Quote all entries exactly, leaving pictures aside.

Source data:
= = =

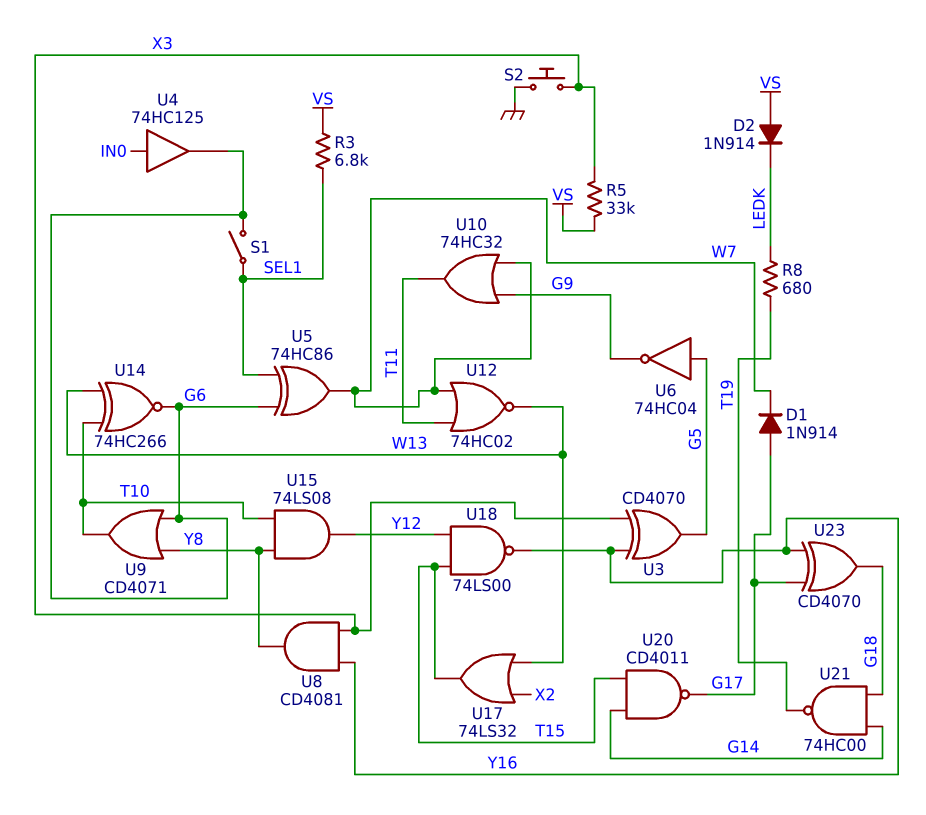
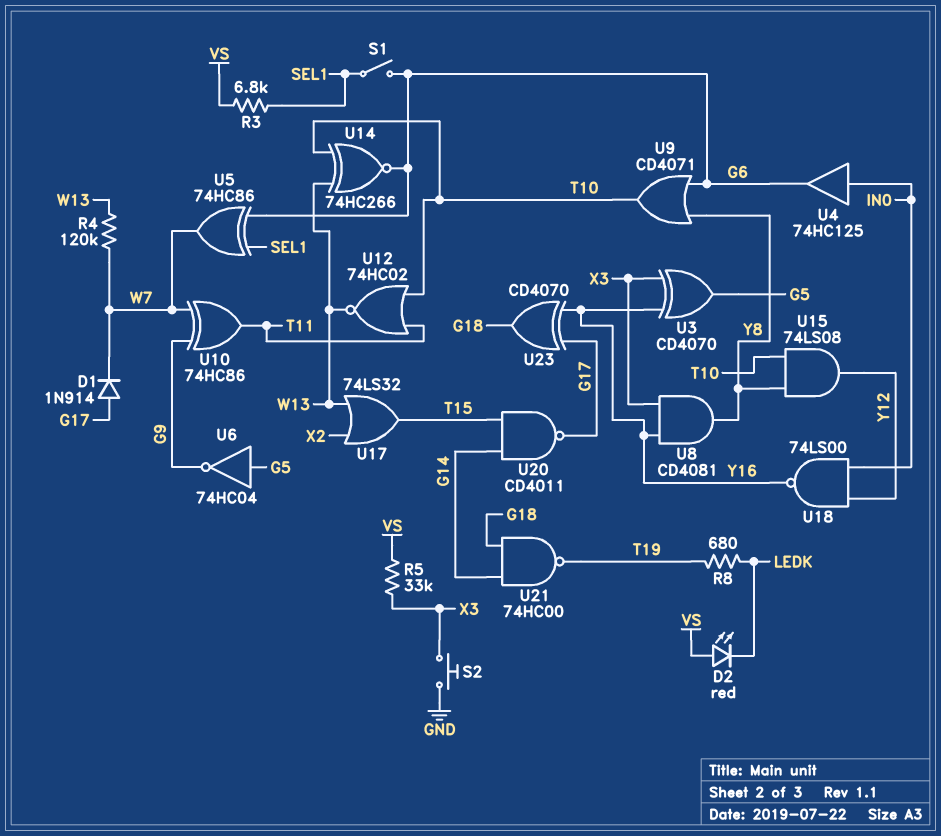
D2: diode 1N914 (A VS, K LEDK) -> LED red (A VS, K LEDK)
R4: none -> 120k (W7, W13)
U10: OR 74HC32 (in G9, in W7, out T11) -> XOR 74HC86 (in G9, in W7, out T11)
U12: NOR 74HC02 (in T11, in W7, out W13) -> NOR 74HC02 (in T10, in T11, out W13)
U18: NAND 74LS00 (in T15, in Y12, out Y16) -> NAND 74LS00 (in IN0, in Y12, out Y16)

= = =

- [EXPECTED ANSWER]
D2: diode 1N914 (A VS, K LEDK) -> LED red (A VS, K LEDK)
R4: none -> 120k (W7, W13)
U10: OR 74HC32 (in G9, in W7, out T11) -> XOR 74HC86 (in G9, in W7, out T11)
U12: NOR 74HC02 (in T11, in W7, out W13) -> NOR 74HC02 (in T10, in T11, out W13)
U18: NAND 74LS00 (in T15, in Y12, out Y16) -> NAND 74LS00 (in IN0, in Y12, out Y16)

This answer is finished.